(Records from a data collection)
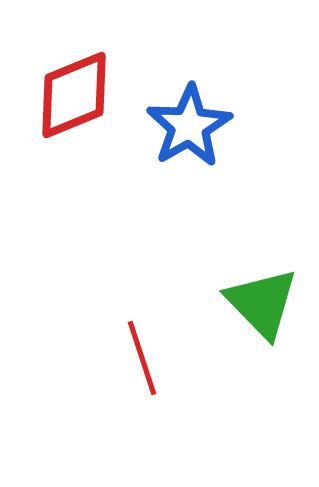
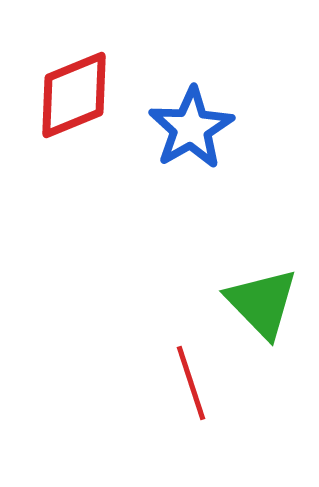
blue star: moved 2 px right, 2 px down
red line: moved 49 px right, 25 px down
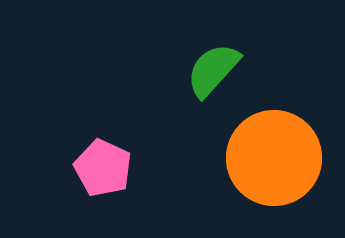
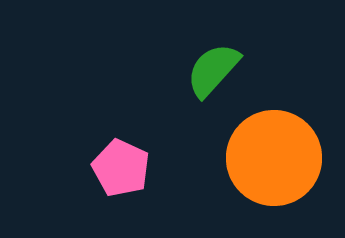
pink pentagon: moved 18 px right
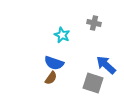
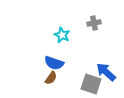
gray cross: rotated 24 degrees counterclockwise
blue arrow: moved 7 px down
gray square: moved 2 px left, 1 px down
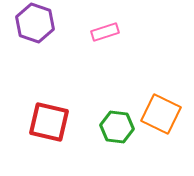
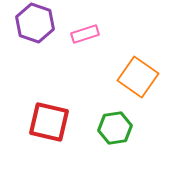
pink rectangle: moved 20 px left, 2 px down
orange square: moved 23 px left, 37 px up; rotated 9 degrees clockwise
green hexagon: moved 2 px left, 1 px down; rotated 16 degrees counterclockwise
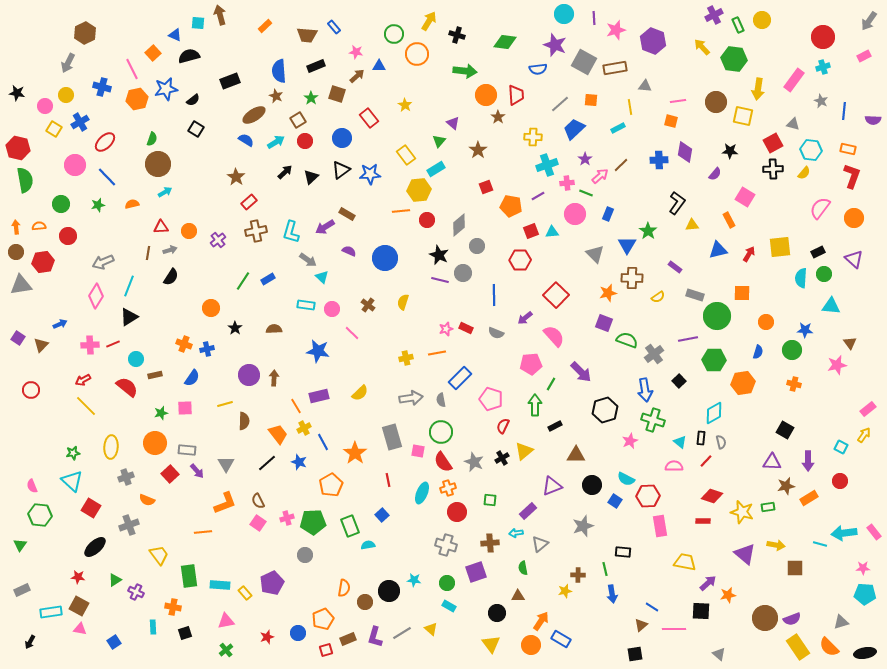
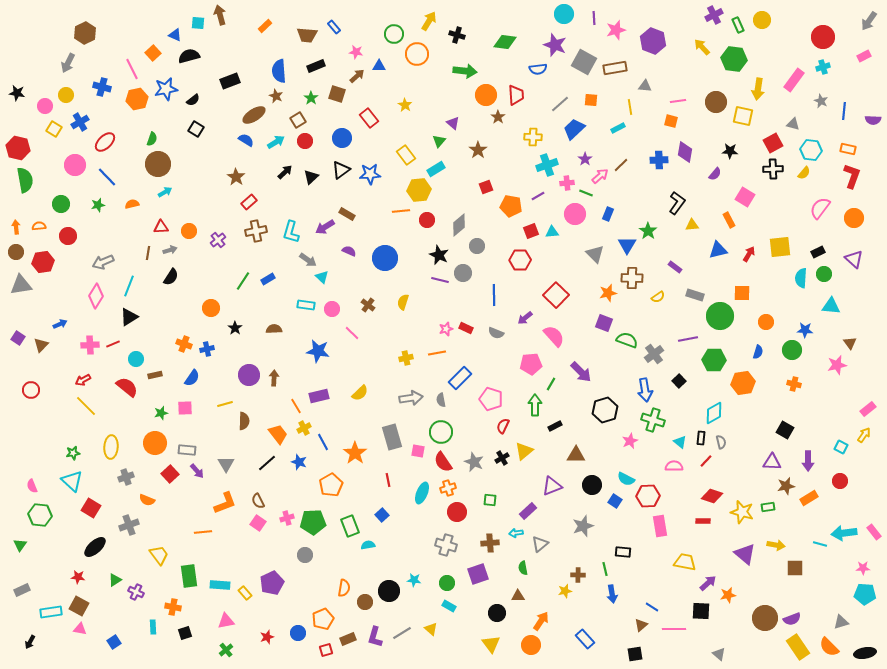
green circle at (717, 316): moved 3 px right
purple square at (476, 572): moved 2 px right, 2 px down
blue rectangle at (561, 639): moved 24 px right; rotated 18 degrees clockwise
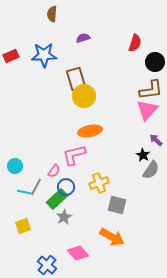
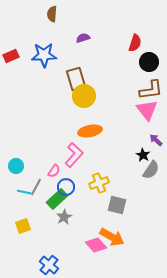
black circle: moved 6 px left
pink triangle: rotated 20 degrees counterclockwise
pink L-shape: rotated 145 degrees clockwise
cyan circle: moved 1 px right
pink diamond: moved 18 px right, 8 px up
blue cross: moved 2 px right
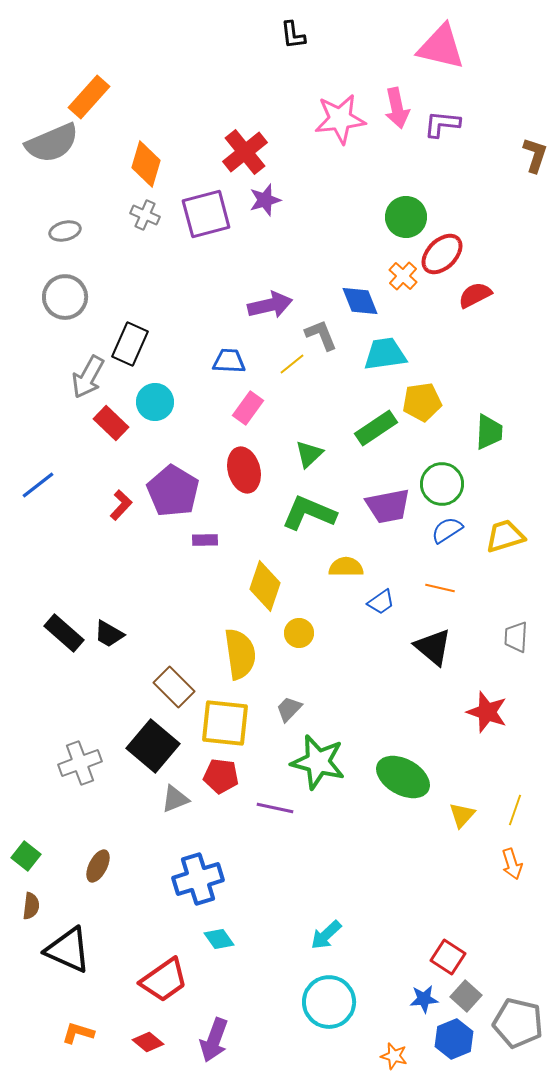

**INSTRUCTIONS FOR THE TASK:** Starting at the line that contains "purple square at", please write out every line to the end of the entries, inclusive, copied exactly and with pictures omitted.

**WRITTEN ANSWER:**
purple square at (476, 572): moved 2 px right, 2 px down
blue rectangle at (561, 639): moved 24 px right; rotated 18 degrees clockwise
black circle: moved 6 px left
pink triangle: rotated 20 degrees counterclockwise
pink L-shape: rotated 145 degrees clockwise
cyan circle: moved 1 px right
pink diamond: moved 18 px right, 8 px up
blue cross: moved 2 px right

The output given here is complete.